_Problem to work on_:
Repeat the data exactly. Pictures stay out.

_Excerpted records_:
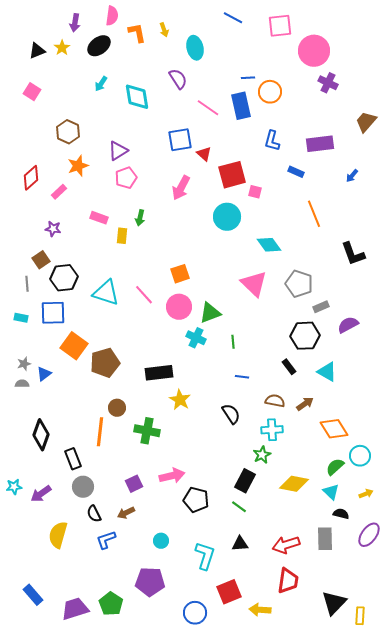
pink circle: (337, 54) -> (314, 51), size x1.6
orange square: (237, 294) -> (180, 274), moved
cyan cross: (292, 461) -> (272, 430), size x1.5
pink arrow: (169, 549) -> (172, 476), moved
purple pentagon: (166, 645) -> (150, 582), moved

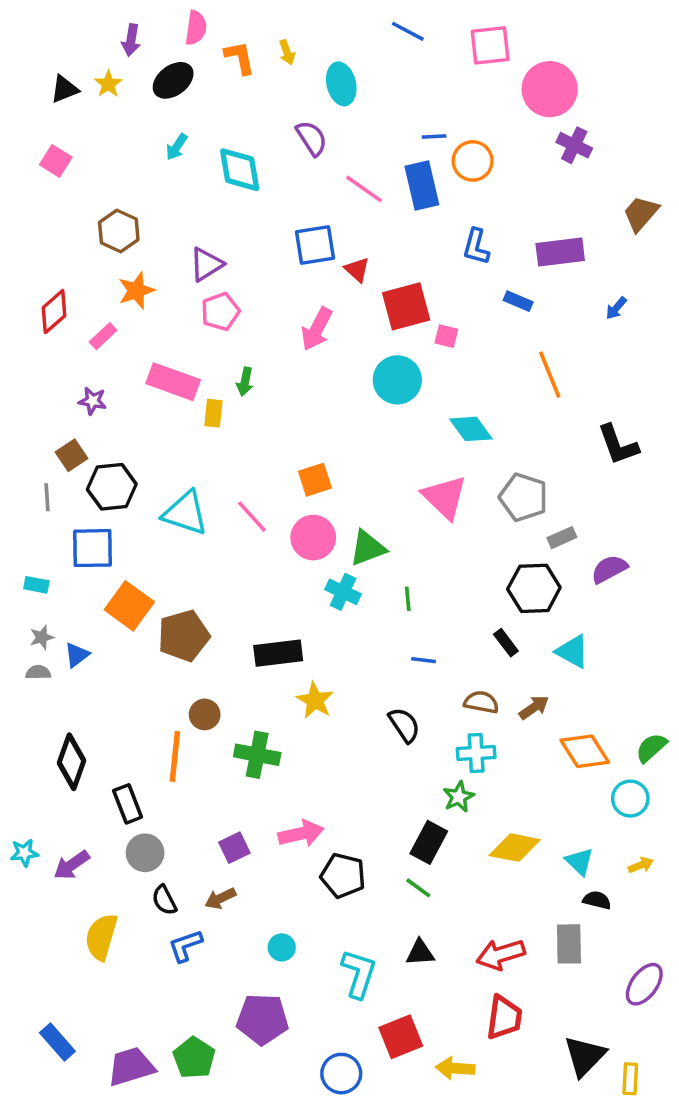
pink rectangle: (99, 218) -> (173, 382), size x1.6
cyan rectangle: (21, 318) -> (36, 585), moved
green semicircle: (335, 467) -> (651, 748), moved
purple ellipse: (369, 535) -> (644, 984), moved

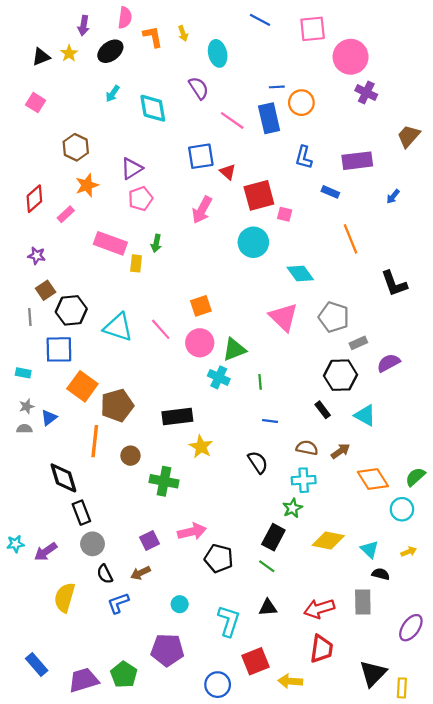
purple star: (93, 401) -> (37, 256), moved
orange line: (175, 756) -> (95, 441), moved
black diamond: (72, 762) -> (63, 478), moved, turned -36

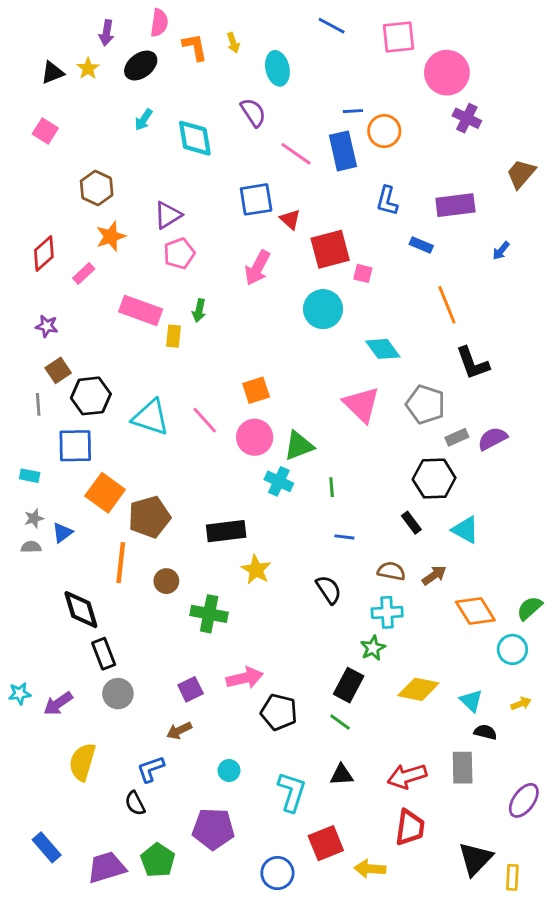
black L-shape: (394, 284) -> (473, 363), moved
purple semicircle: (389, 363) -> (492, 439), moved
black semicircle: (105, 574) -> (135, 803), moved

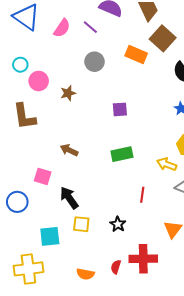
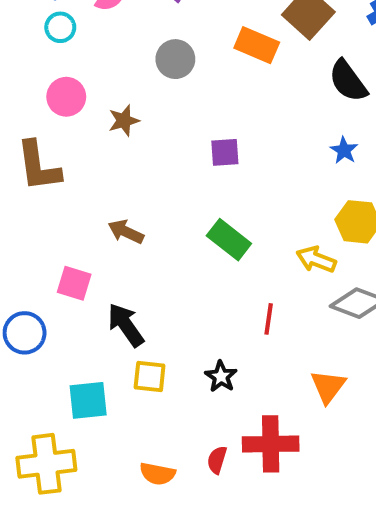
cyan circle: (20, 65) -> (60, 27), moved
green rectangle: (122, 154) -> (229, 240), turned 50

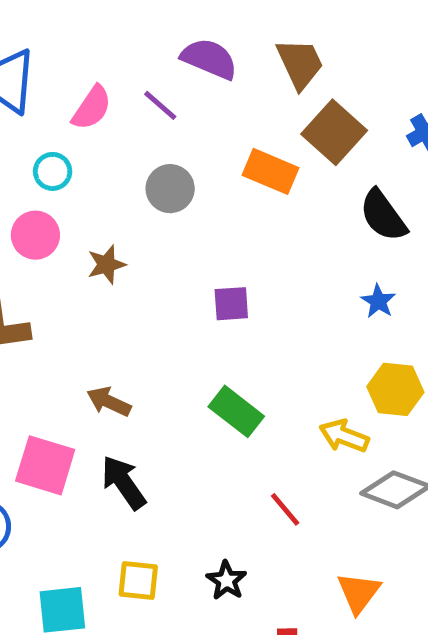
cyan circle: (60, 27) -> (53, 171), moved
pink square: (74, 283) -> (45, 465), size x1.4
red line: (269, 319) -> (285, 509), turned -48
black arrow: (126, 325) -> (124, 482), moved

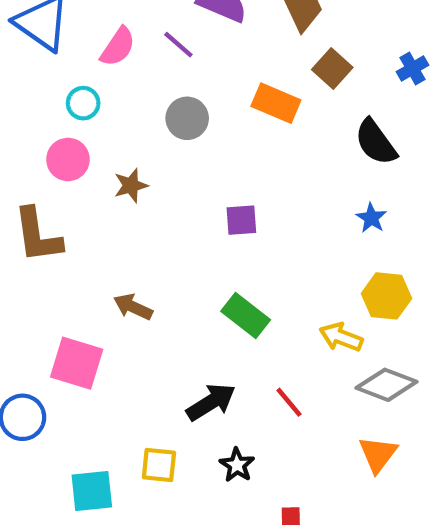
brown square: (334, 132) -> (332, 68), size x0.7
black arrow: (124, 482) -> (211, 402), moved, turned 93
orange triangle: (359, 593) -> (378, 454), moved

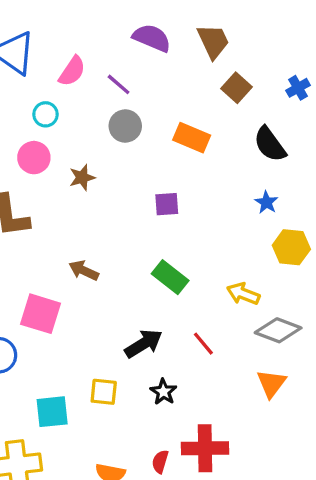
purple line: (178, 45) -> (119, 84), moved
orange rectangle: (276, 103) -> (192, 138), moved
yellow hexagon: (386, 296) -> (291, 247), moved

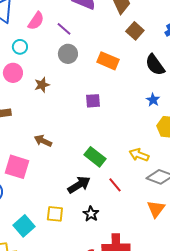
green rectangle: (170, 277) -> (95, 157), moved
cyan square: (52, 412) -> (24, 226), turned -35

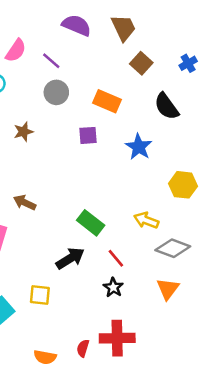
blue star: (153, 100) -> (139, 147), moved, size x1.5
purple square: (93, 101) -> (88, 135), moved
black star: (91, 214) -> (113, 287), moved

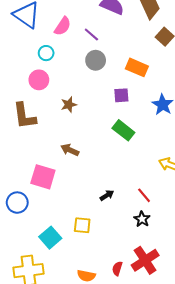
brown star: (23, 132) -> (69, 105), moved
green rectangle: (91, 223) -> (123, 130), moved
black arrow: (70, 258) -> (107, 195), size x0.6
red cross: (117, 338) -> (145, 260), turned -32

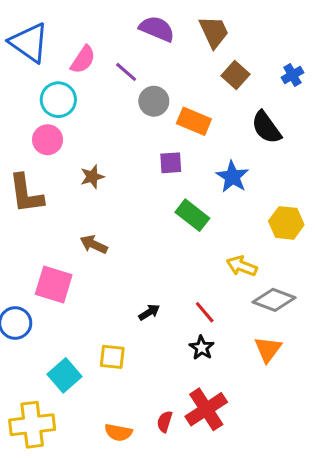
cyan circle: (46, 53) -> (58, 100), size x1.5
gray circle: (96, 60) -> (154, 101), moved
green rectangle: (123, 130) -> (192, 215), moved

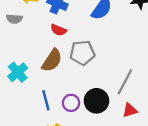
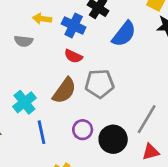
blue line: (46, 100) -> (42, 132), moved
purple circle: (71, 103) -> (83, 130), moved

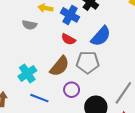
blue semicircle: (124, 34) -> (101, 36), moved
purple circle: (83, 130) -> (72, 90), moved
blue line: (42, 132) -> (39, 98), turned -60

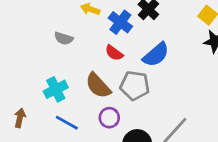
gray semicircle: (30, 25) -> (64, 38), moved
brown semicircle: (60, 66) -> (98, 86), turned 90

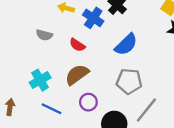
red semicircle: (114, 53) -> (77, 45), moved
brown semicircle: (98, 86) -> (77, 75), turned 100
gray pentagon: (135, 86) -> (129, 81), moved

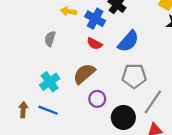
gray semicircle: (44, 35) -> (50, 39), turned 98
red semicircle: (77, 45) -> (95, 44), moved
blue line: (52, 109) -> (48, 110), moved

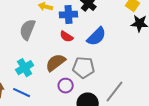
blue cross: (95, 19) -> (68, 15), turned -36
gray semicircle: (50, 39) -> (27, 30), size x1.5
gray pentagon: (134, 76) -> (84, 68), moved

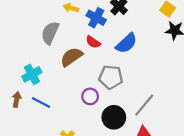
blue cross: (68, 15) -> (96, 18), turned 30
brown semicircle: (56, 63) -> (71, 57), moved
cyan cross: (25, 68) -> (32, 74), moved

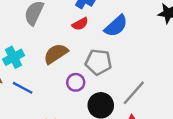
red semicircle: (93, 42) -> (80, 24), turned -64
brown semicircle: (71, 57) -> (56, 54), moved

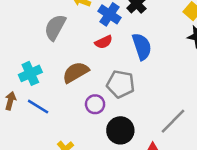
blue semicircle: (116, 26) -> (142, 47), turned -70
gray line: (134, 93) -> (173, 121), moved

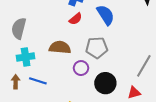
gray semicircle: (55, 27) -> (19, 28), moved
brown semicircle: (76, 72) -> (60, 47), turned 50
cyan cross: (30, 73) -> (26, 57), turned 30

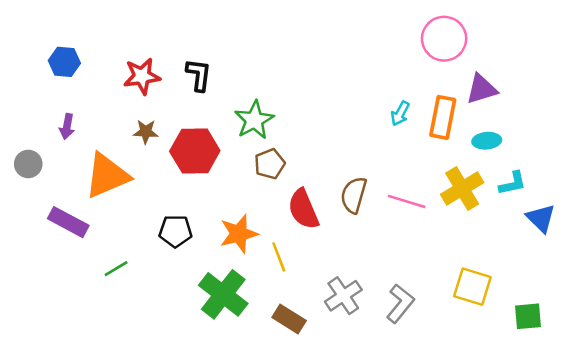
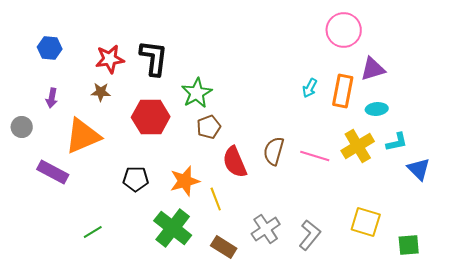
black L-shape: (199, 75) -> (154, 58), size x1.4
brown star: (146, 132) -> (101, 92), moved
green line: (116, 269) -> (93, 232), moved

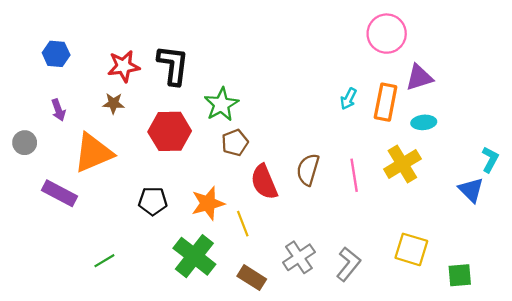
purple arrow: (52, 98) -> (58, 110), turned -30
cyan L-shape: (397, 142) -> (490, 159), moved, turned -50
pink line: (315, 156) -> (354, 175), turned 64

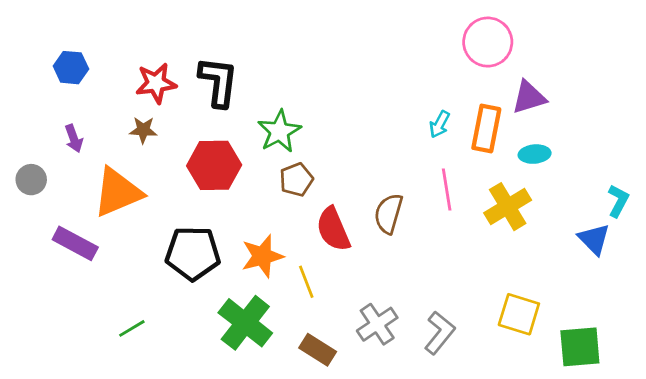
pink line: (354, 175) -> (447, 190), moved
black pentagon: (153, 201) -> (193, 253), size x1.5
green square: (460, 275) -> (580, 347), size x1.4

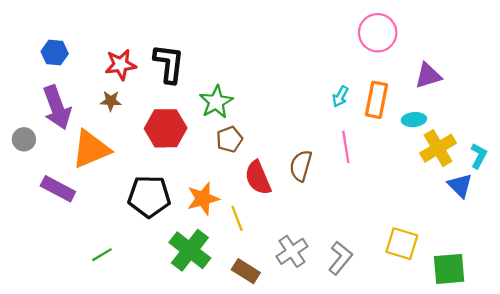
purple triangle: (529, 97) -> (428, 76), moved
purple arrow: (74, 138) -> (57, 107), size x2.0
yellow cross: (508, 207) -> (438, 148), moved

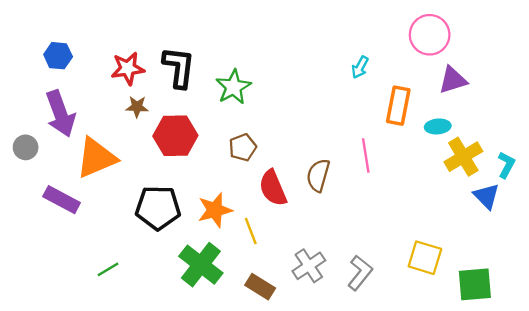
pink circle: (378, 33) -> (430, 35), moved
cyan arrow: (340, 96) -> (360, 67), moved
brown star: (111, 101) -> (137, 107), moved
green star: (216, 102) -> (233, 87), moved

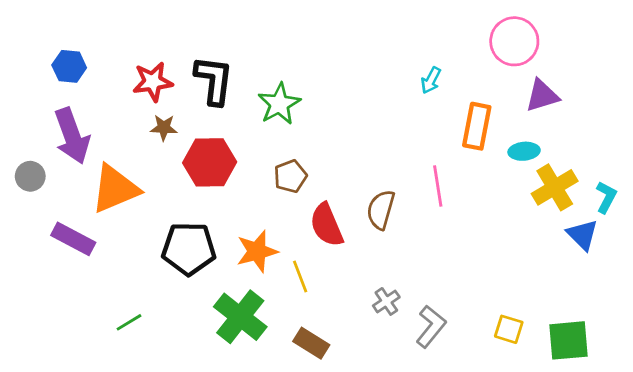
yellow square: (425, 258) -> (509, 329), moved, size x0.7
gray cross: (309, 266) -> (386, 301), moved, size x0.7

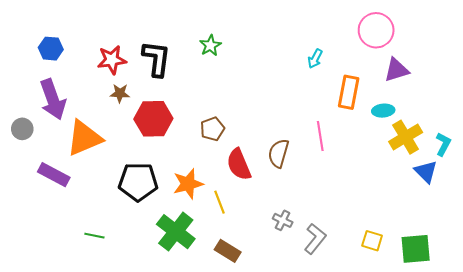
green star: (279, 104) -> (210, 46), moved, size x0.7
gray cross: (386, 301) -> (283, 220), turned -30
green line: (129, 322) -> (94, 236), turned 42

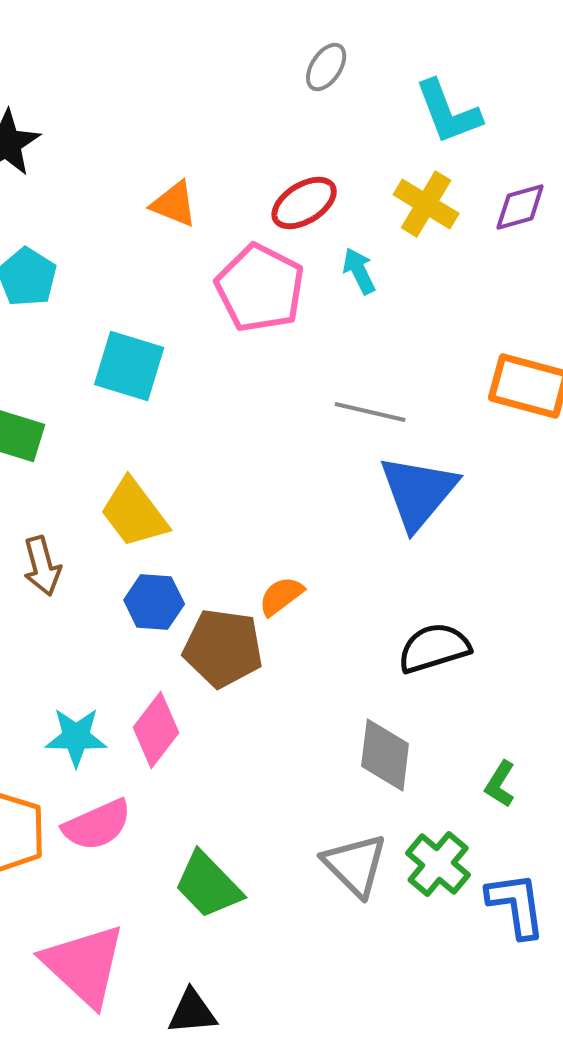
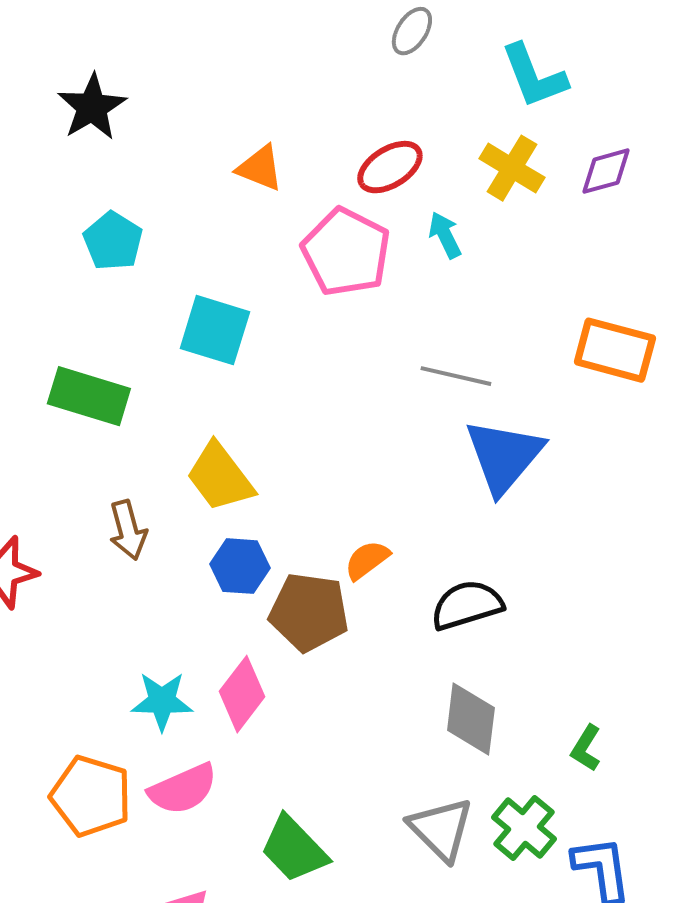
black semicircle: (434, 648) -> (467, 605), moved

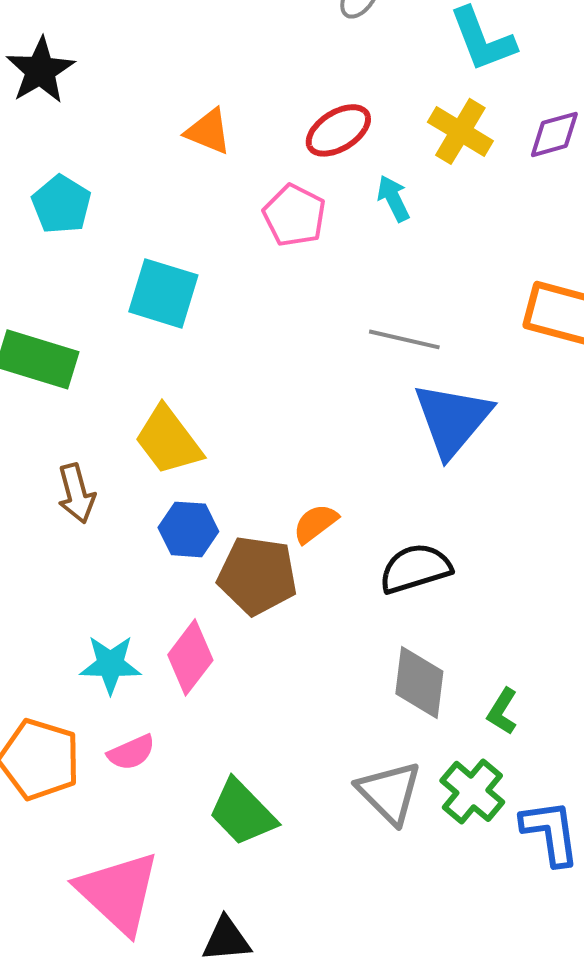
pink pentagon: (346, 252) -> (294, 215), size x0.7
green L-shape: (586, 748) -> (502, 711), moved
pink semicircle: (183, 789) -> (131, 752), size x0.7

_Finished exercise_:
pink circle: (337, 54) -> (314, 51), size x1.6
orange square: (237, 294) -> (180, 274), moved
cyan cross: (292, 461) -> (272, 430), size x1.5
pink arrow: (169, 549) -> (172, 476), moved
purple pentagon: (166, 645) -> (150, 582), moved

pink rectangle: (99, 218) -> (173, 382), size x1.6
cyan rectangle: (21, 318) -> (36, 585), moved
green semicircle: (335, 467) -> (651, 748), moved
purple ellipse: (369, 535) -> (644, 984), moved

purple star: (93, 401) -> (37, 256), moved
orange line: (175, 756) -> (95, 441), moved
black diamond: (72, 762) -> (63, 478), moved, turned -36

black L-shape: (394, 284) -> (473, 363), moved
purple semicircle: (389, 363) -> (492, 439), moved
black semicircle: (105, 574) -> (135, 803), moved

cyan circle: (20, 65) -> (60, 27), moved
green rectangle: (122, 154) -> (229, 240), turned 50

cyan circle: (60, 27) -> (53, 171), moved
pink square: (74, 283) -> (45, 465), size x1.4
red line: (269, 319) -> (285, 509), turned -48
black arrow: (126, 325) -> (124, 482), moved

brown square: (334, 132) -> (332, 68), size x0.7
black arrow: (124, 482) -> (211, 402), moved, turned 93
orange triangle: (359, 593) -> (378, 454), moved

purple line: (178, 45) -> (119, 84), moved
orange rectangle: (276, 103) -> (192, 138), moved
yellow hexagon: (386, 296) -> (291, 247), moved

green rectangle: (170, 277) -> (95, 157), moved
cyan square: (52, 412) -> (24, 226), turned -35

blue star: (153, 100) -> (139, 147), moved, size x1.5
purple square: (93, 101) -> (88, 135), moved
black star: (91, 214) -> (113, 287), moved

brown star: (23, 132) -> (69, 105), moved
green rectangle: (91, 223) -> (123, 130), moved
black arrow: (70, 258) -> (107, 195), size x0.6
red cross: (117, 338) -> (145, 260), turned -32

cyan circle: (46, 53) -> (58, 100), size x1.5
gray circle: (96, 60) -> (154, 101), moved
green rectangle: (123, 130) -> (192, 215), moved

blue line: (46, 100) -> (42, 132), moved
purple circle: (71, 103) -> (83, 130), moved

blue semicircle: (124, 34) -> (101, 36), moved
purple circle: (83, 130) -> (72, 90), moved
blue line: (42, 132) -> (39, 98), turned -60

gray semicircle: (30, 25) -> (64, 38), moved
brown semicircle: (60, 66) -> (98, 86), turned 90

red semicircle: (114, 53) -> (77, 45), moved
brown semicircle: (98, 86) -> (77, 75), turned 100
gray pentagon: (135, 86) -> (129, 81), moved

gray semicircle: (44, 35) -> (50, 39), turned 98
red semicircle: (77, 45) -> (95, 44), moved
blue line: (52, 109) -> (48, 110), moved

blue cross: (95, 19) -> (68, 15), turned -36
gray semicircle: (50, 39) -> (27, 30), size x1.5
gray pentagon: (134, 76) -> (84, 68), moved

blue cross: (68, 15) -> (96, 18), turned 30
brown semicircle: (56, 63) -> (71, 57), moved
cyan cross: (25, 68) -> (32, 74), moved

red semicircle: (93, 42) -> (80, 24), turned -64
brown semicircle: (71, 57) -> (56, 54), moved

blue semicircle: (116, 26) -> (142, 47), turned -70
gray line: (134, 93) -> (173, 121), moved

gray semicircle: (55, 27) -> (19, 28), moved
brown semicircle: (76, 72) -> (60, 47), turned 50
cyan cross: (30, 73) -> (26, 57), turned 30

black L-shape: (199, 75) -> (154, 58), size x1.4
brown star: (146, 132) -> (101, 92), moved
green line: (116, 269) -> (93, 232), moved

purple arrow: (52, 98) -> (58, 110), turned -30
cyan L-shape: (397, 142) -> (490, 159), moved, turned -50
pink line: (315, 156) -> (354, 175), turned 64

pink line: (354, 175) -> (447, 190), moved
black pentagon: (153, 201) -> (193, 253), size x1.5
green square: (460, 275) -> (580, 347), size x1.4

purple triangle: (529, 97) -> (428, 76), moved
purple arrow: (74, 138) -> (57, 107), size x2.0
yellow cross: (508, 207) -> (438, 148), moved

pink circle: (378, 33) -> (430, 35), moved
cyan arrow: (340, 96) -> (360, 67), moved
brown star: (111, 101) -> (137, 107), moved
green star: (216, 102) -> (233, 87), moved

yellow square: (425, 258) -> (509, 329), moved, size x0.7
gray cross: (309, 266) -> (386, 301), moved, size x0.7

green star: (279, 104) -> (210, 46), moved, size x0.7
gray cross: (386, 301) -> (283, 220), turned -30
green line: (129, 322) -> (94, 236), turned 42

black semicircle: (434, 648) -> (467, 605), moved

pink pentagon: (346, 252) -> (294, 215), size x0.7
green L-shape: (586, 748) -> (502, 711), moved
pink semicircle: (183, 789) -> (131, 752), size x0.7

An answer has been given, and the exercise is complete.